*What the task asks*.
Omit all pictures. Quote only the lines from the one with "yellow cupcake: 1 -> 2" through the end of the material below.

# # # #

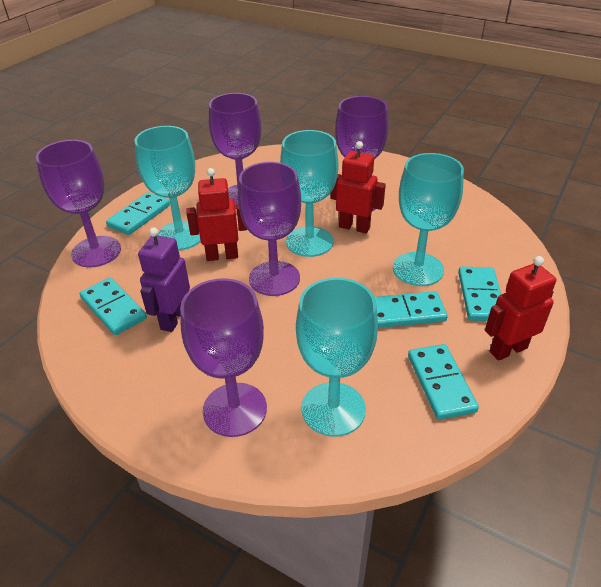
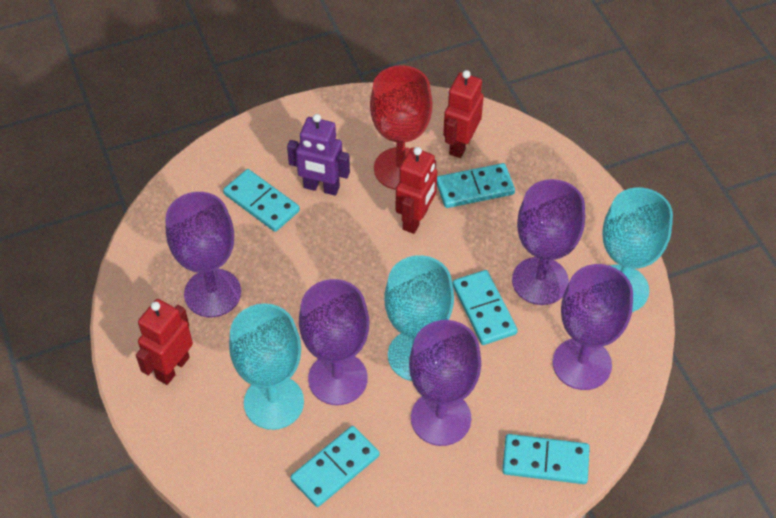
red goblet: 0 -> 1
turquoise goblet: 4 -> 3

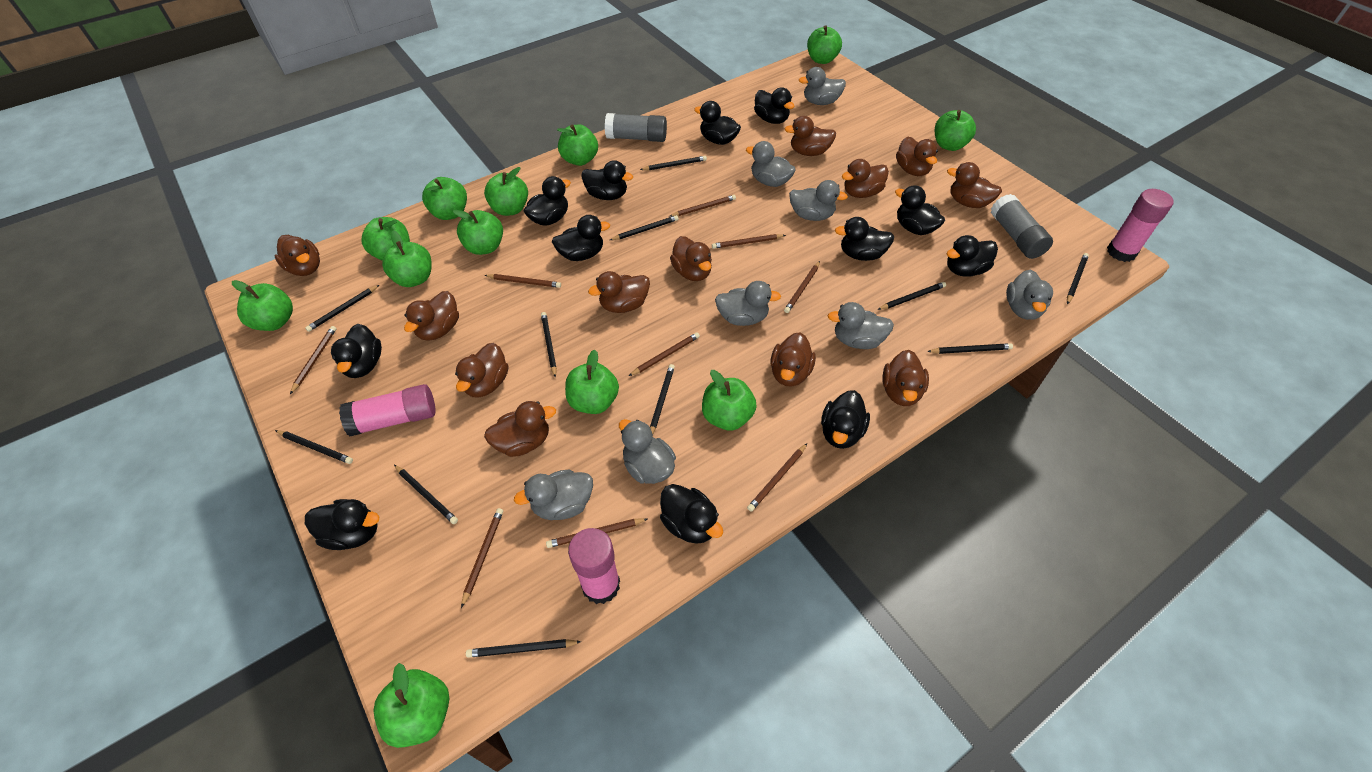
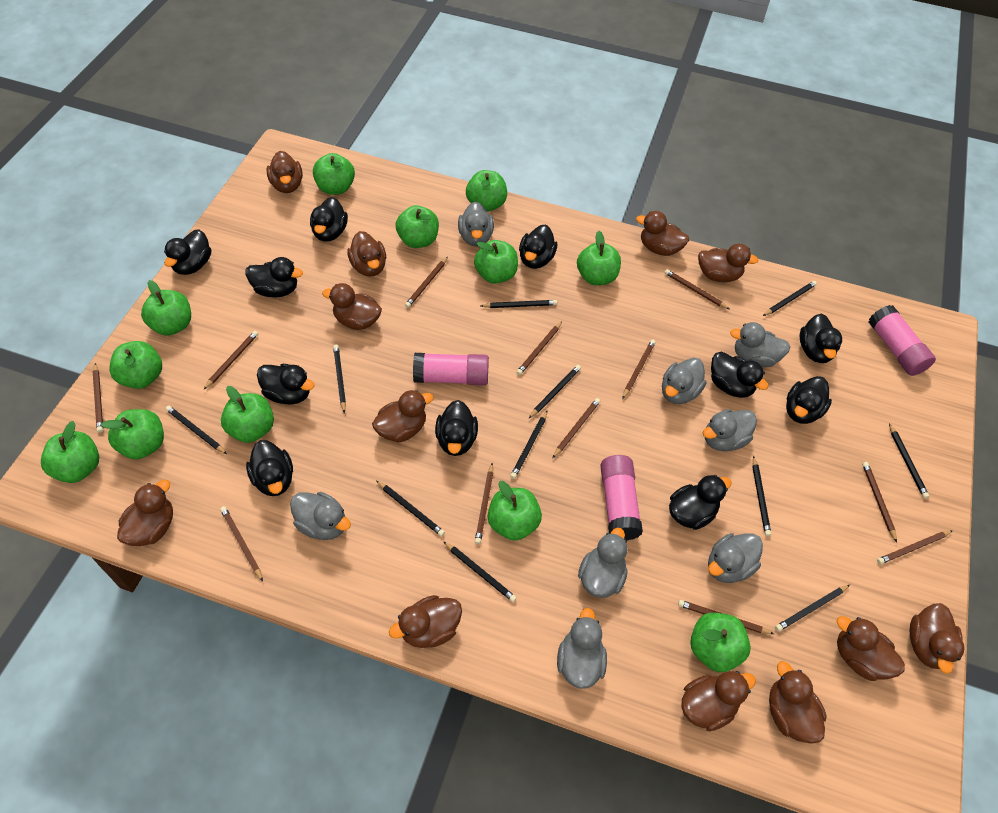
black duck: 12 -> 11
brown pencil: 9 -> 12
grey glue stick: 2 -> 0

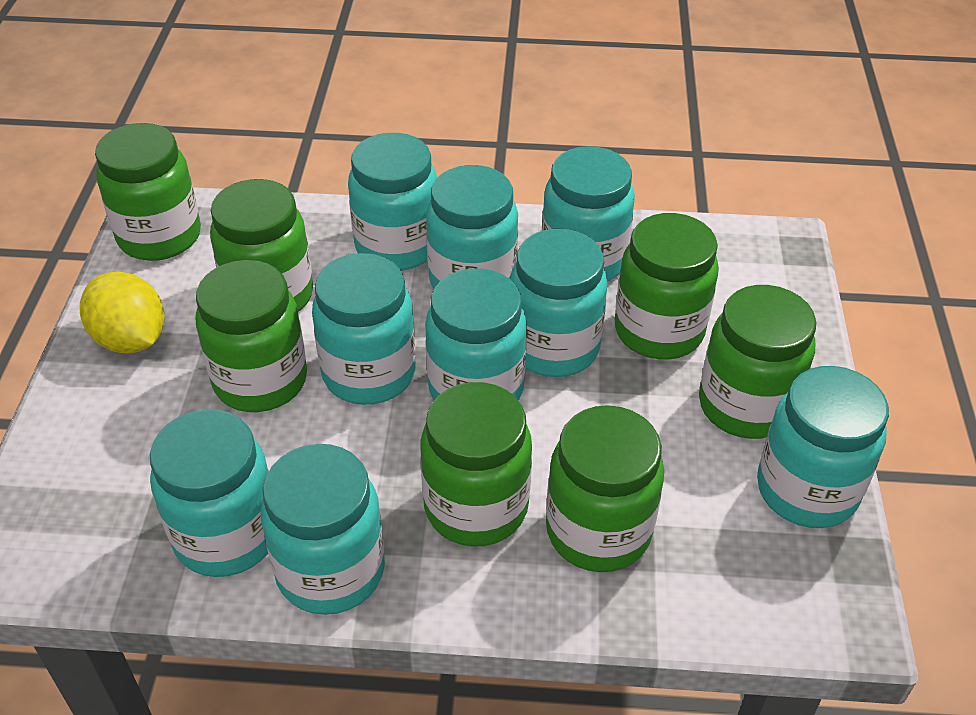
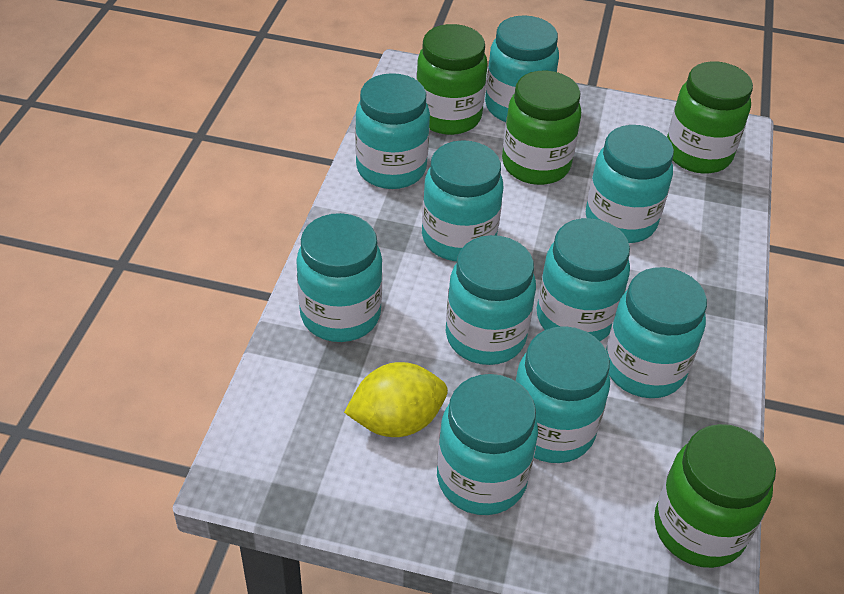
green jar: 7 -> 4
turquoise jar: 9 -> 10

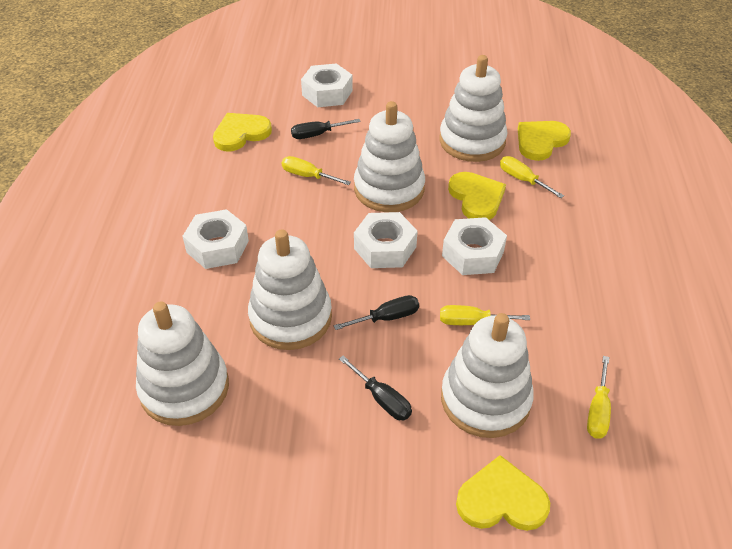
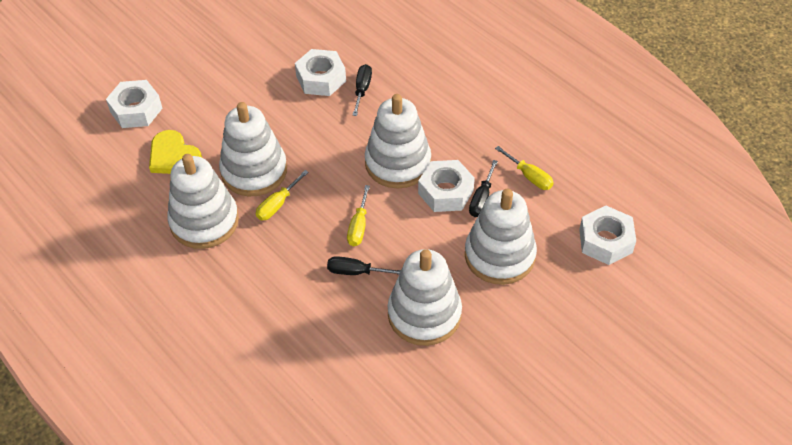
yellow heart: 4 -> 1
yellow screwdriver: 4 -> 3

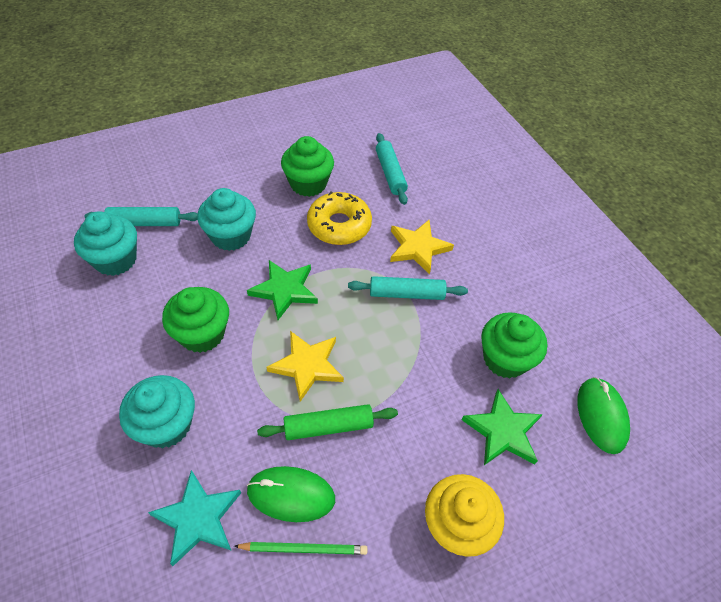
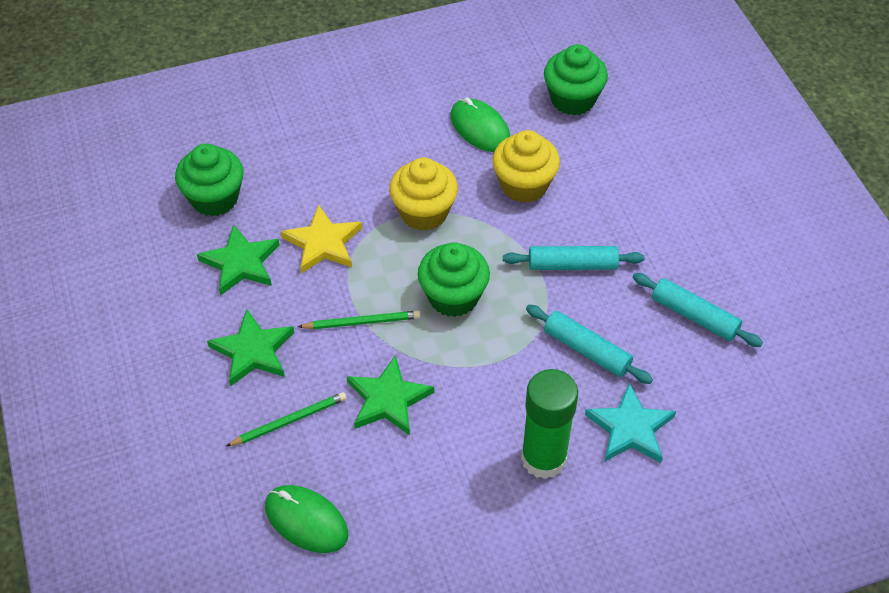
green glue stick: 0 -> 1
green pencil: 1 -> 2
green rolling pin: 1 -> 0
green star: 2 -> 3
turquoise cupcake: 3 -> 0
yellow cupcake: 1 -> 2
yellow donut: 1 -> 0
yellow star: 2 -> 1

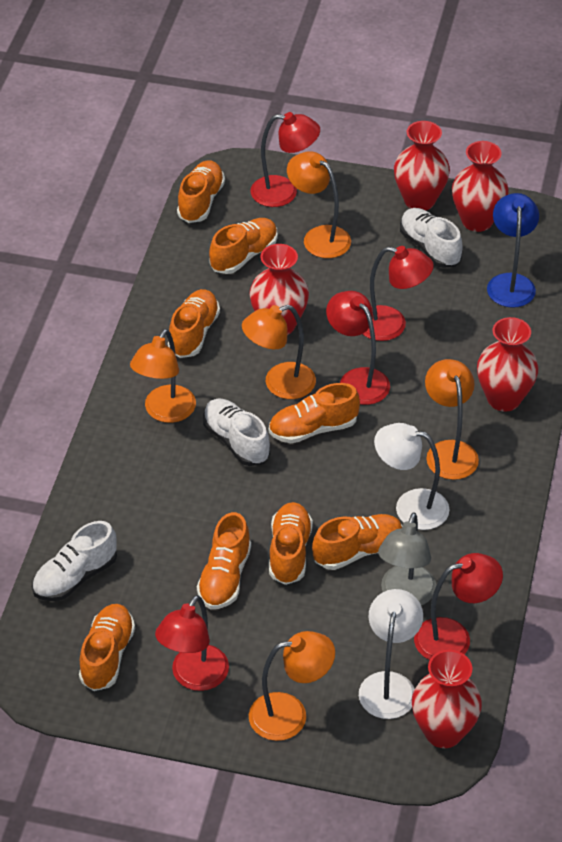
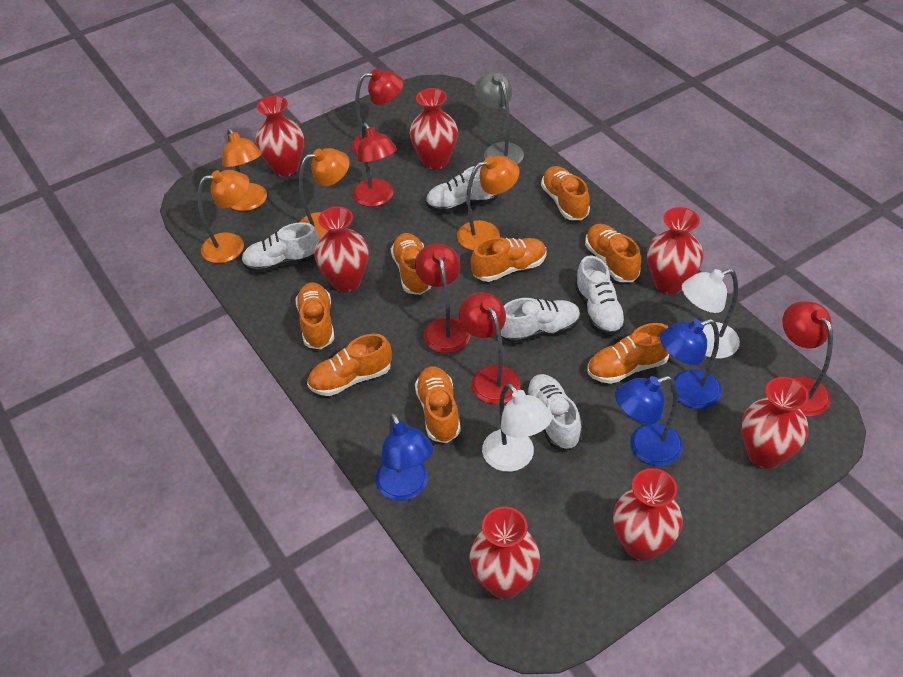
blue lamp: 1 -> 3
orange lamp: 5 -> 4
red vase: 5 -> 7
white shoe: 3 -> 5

# # # #

*Answer to this task*.
yellow cupcake: 1 -> 2
yellow donut: 1 -> 0
yellow star: 2 -> 1

blue lamp: 1 -> 3
orange lamp: 5 -> 4
red vase: 5 -> 7
white shoe: 3 -> 5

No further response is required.